## Information
────

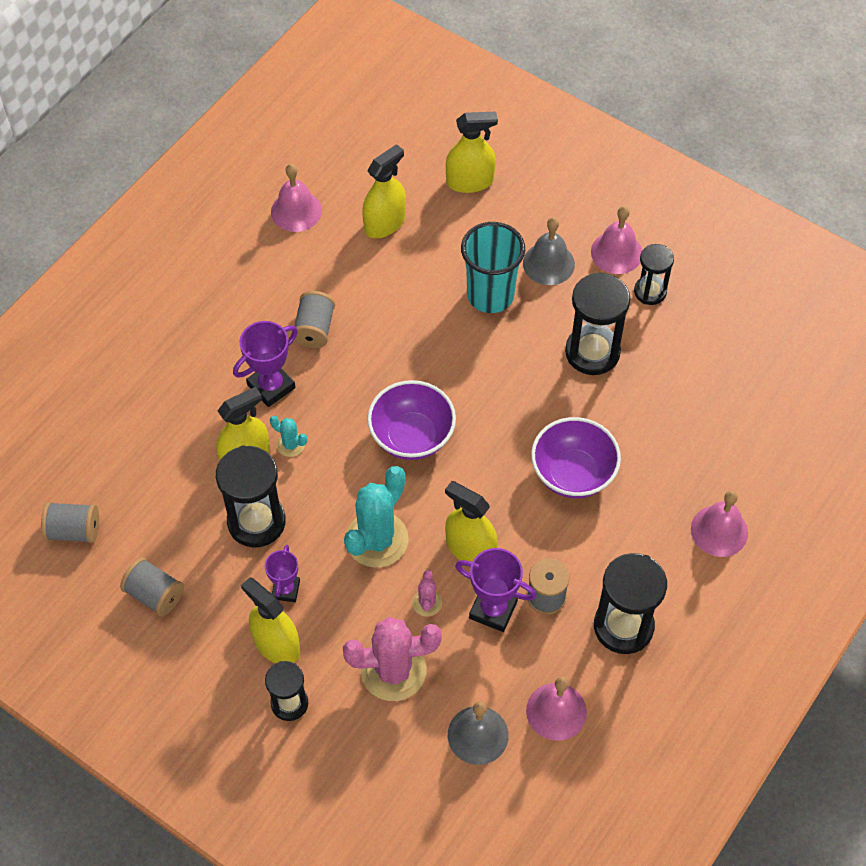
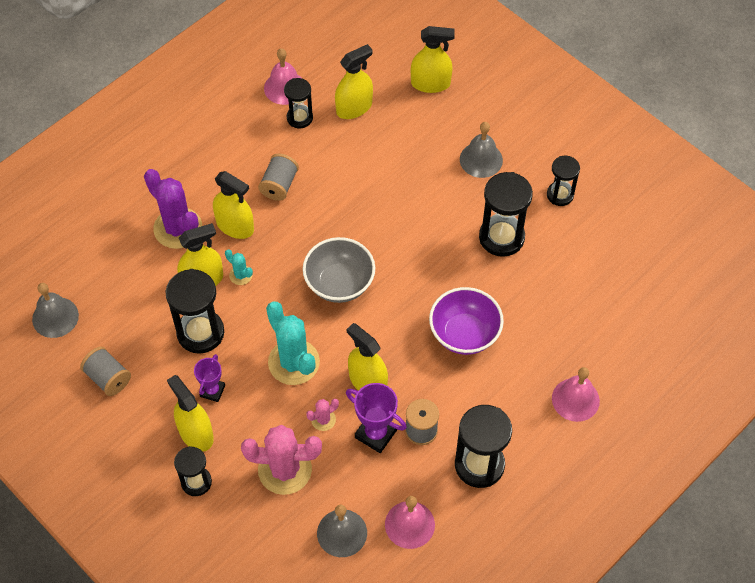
camera: 10 degrees right, 0 degrees up
(74, 531) = (55, 317): grey spool -> grey bell
(202, 399) = (178, 228): none -> purple cactus
(271, 386) = (235, 226): purple trophy -> yellow spray bottle
(322, 245) = (299, 118): none -> black hourglass
(377, 539) = (293, 362): turquoise cactus -> turquoise cactus turned 75 degrees counterclockwise
(412, 436) = (339, 283): purple bowl -> grey bowl
(427, 603) = (323, 420): pink cactus -> pink cactus turned 45 degrees clockwise
(490, 295) = (427, 178): turquoise cup -> none
(616, 252) = (539, 158): pink bell -> none

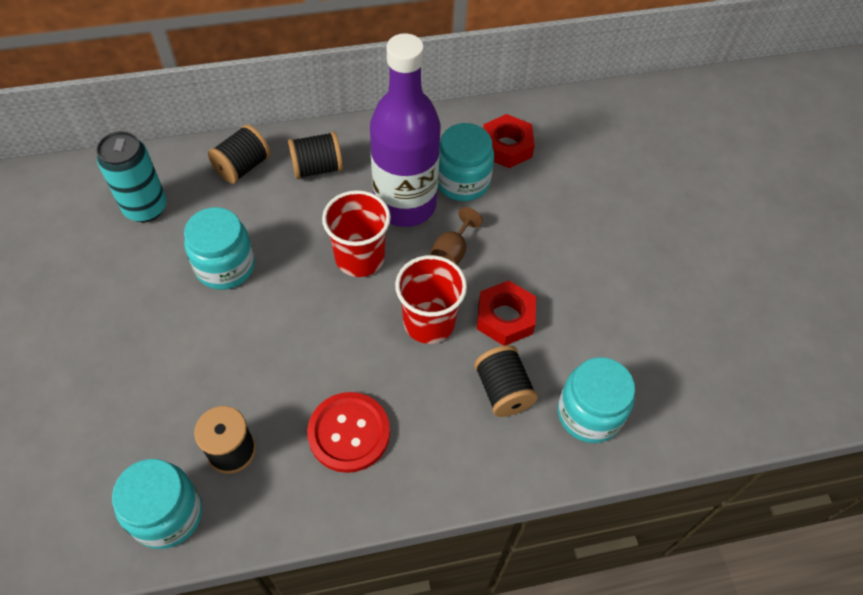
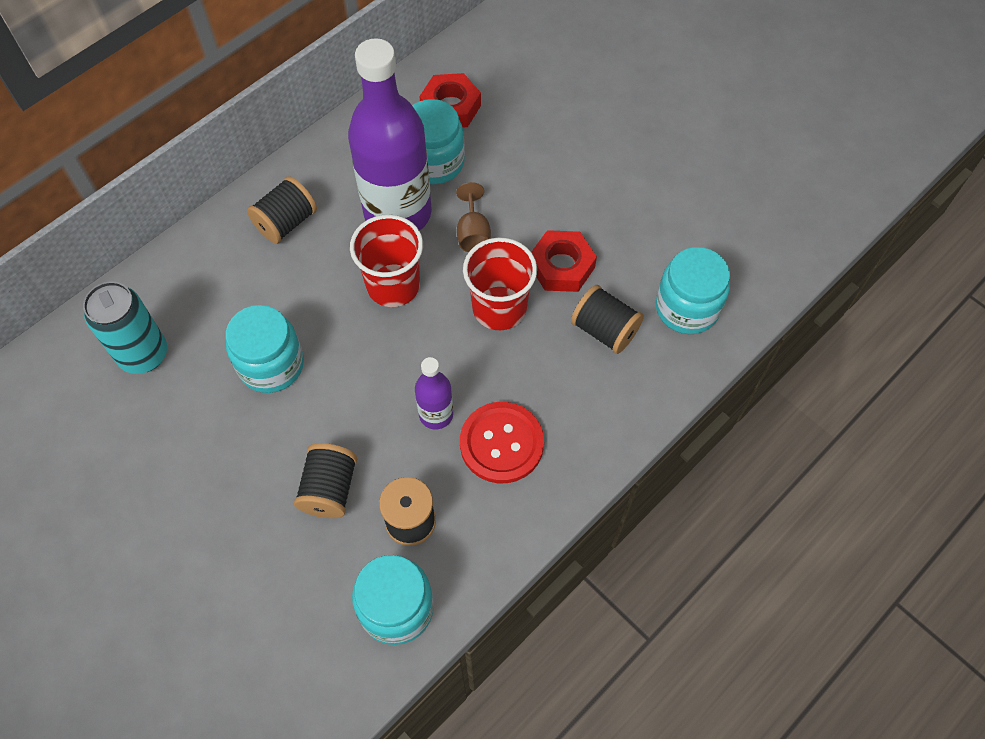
camera: 30 degrees left, 5 degrees up
(243, 167) = (210, 261): black spool -> black spool (329, 489)
(315, 377) = (436, 414): none -> purple bottle

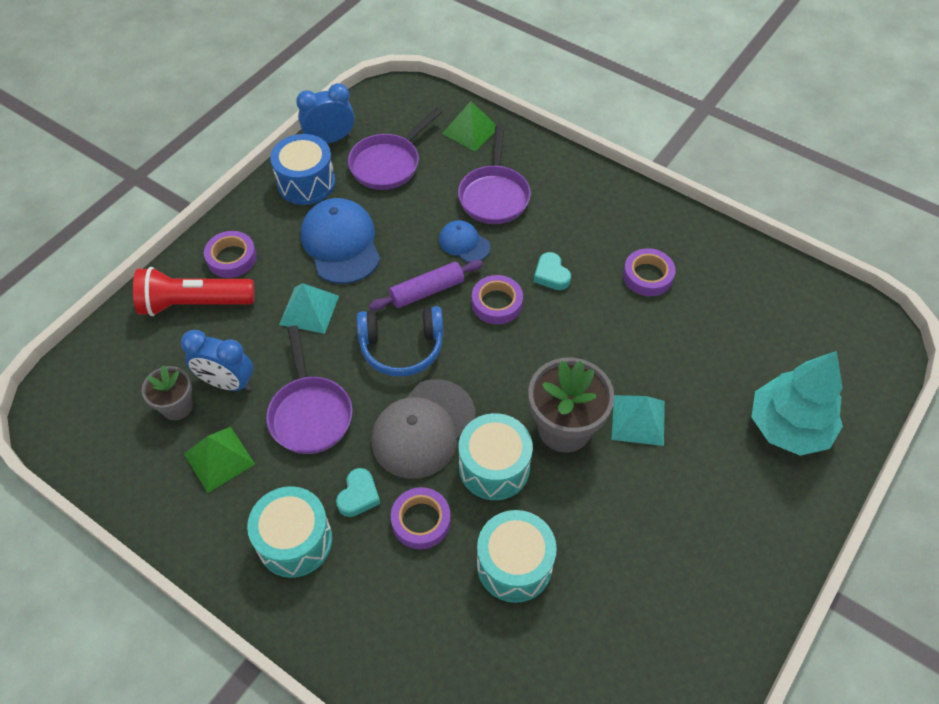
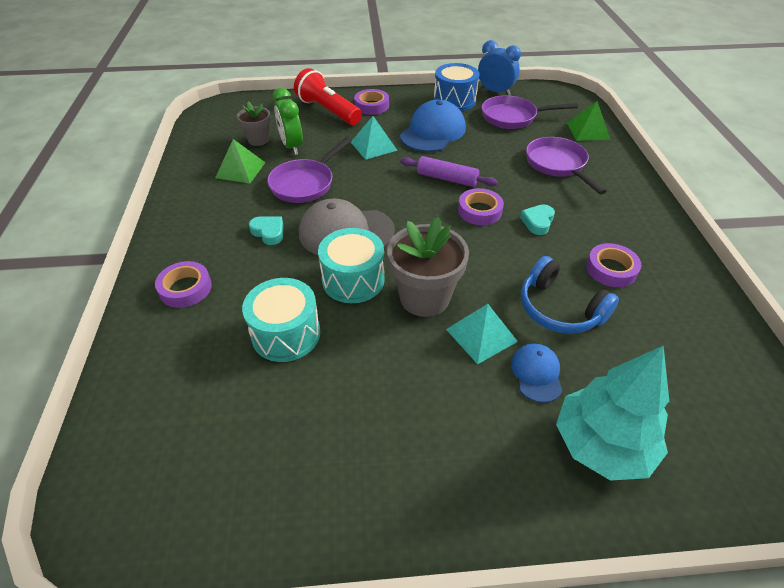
camera: 50 degrees right, 10 degrees down
(227, 383) = (292, 146): blue clock -> green clock
(295, 541) = (213, 225): turquoise drum -> none
(358, 495) = (268, 232): turquoise heart -> turquoise heart turned 120 degrees counterclockwise
(402, 347) = (393, 191): blue headphones -> blue headphones (559, 309)
(421, 521) = (277, 268): purple tape -> purple tape (185, 288)
(464, 243) = (503, 173): blue cap -> blue cap (536, 373)
(494, 195) = (557, 165): purple pan -> purple pan turned 105 degrees clockwise

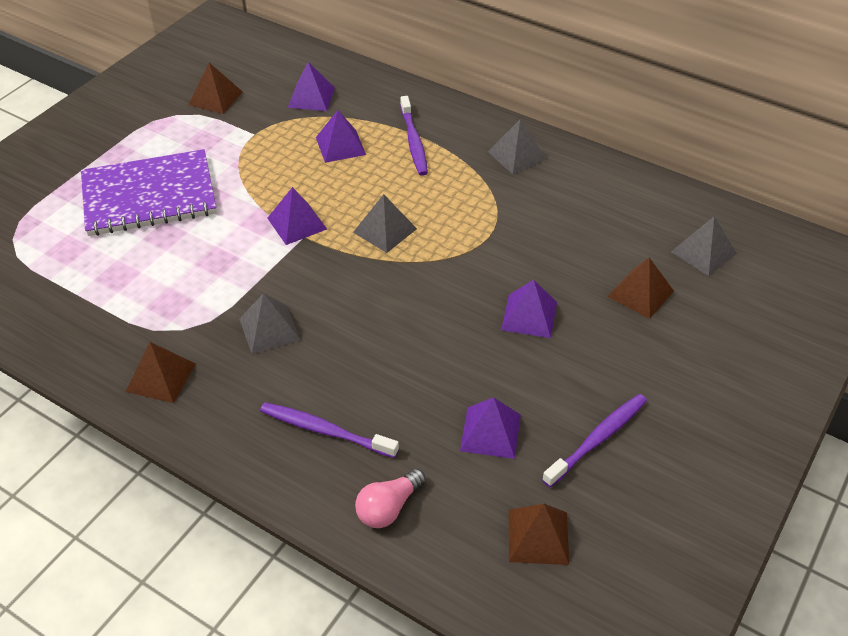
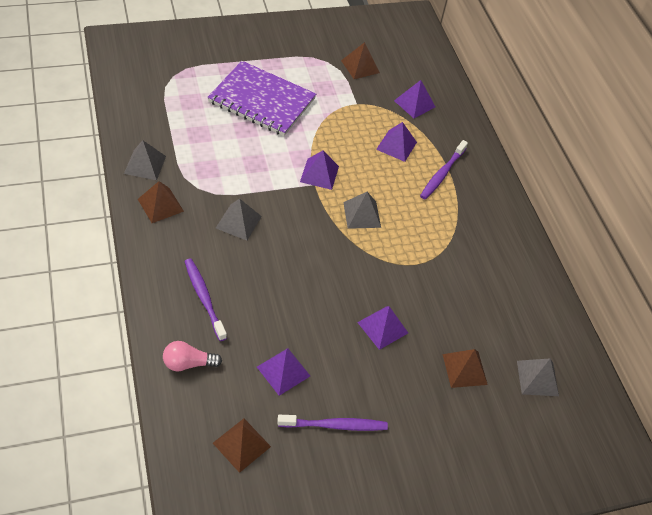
camera: 35 degrees right, 5 degrees up
(516, 155) = (495, 228): grey pyramid -> grey pyramid (145, 164)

────

## Task requirements
Nothing but the lines from the one with "(427, 603) = (323, 420): pink" through the last line of the records should appear in your answer, each exactly as written and without pictures.

## Response box
(427, 603) = (323, 420): pink cactus -> pink cactus turned 45 degrees clockwise
(490, 295) = (427, 178): turquoise cup -> none
(616, 252) = (539, 158): pink bell -> none

camera: 30 degrees left, 5 degrees up
(243, 167) = (210, 261): black spool -> black spool (329, 489)
(315, 377) = (436, 414): none -> purple bottle

camera: 50 degrees right, 10 degrees down
(227, 383) = (292, 146): blue clock -> green clock
(295, 541) = (213, 225): turquoise drum -> none
(358, 495) = (268, 232): turquoise heart -> turquoise heart turned 120 degrees counterclockwise
(402, 347) = (393, 191): blue headphones -> blue headphones (559, 309)
(421, 521) = (277, 268): purple tape -> purple tape (185, 288)
(464, 243) = (503, 173): blue cap -> blue cap (536, 373)
(494, 195) = (557, 165): purple pan -> purple pan turned 105 degrees clockwise

camera: 35 degrees right, 5 degrees up
(516, 155) = (495, 228): grey pyramid -> grey pyramid (145, 164)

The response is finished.